**** The input

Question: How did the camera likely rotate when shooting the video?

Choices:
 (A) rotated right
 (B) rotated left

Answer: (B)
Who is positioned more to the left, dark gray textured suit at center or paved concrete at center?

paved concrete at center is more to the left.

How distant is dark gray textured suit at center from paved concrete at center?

********

## Aim
Please change "dark gray textured suit" to "charcoal textured suit" throughout these lines, leaving everything else the same.

## Exercise output
Question: How did the camera likely rotate when shooting the video?

Choices:
 (A) rotated right
 (B) rotated left

Answer: (B)
Who is positioned more to the left, charcoal textured suit at center or paved concrete at center?

paved concrete at center is more to the left.

How distant is charcoal textured suit at center from paved concrete at center?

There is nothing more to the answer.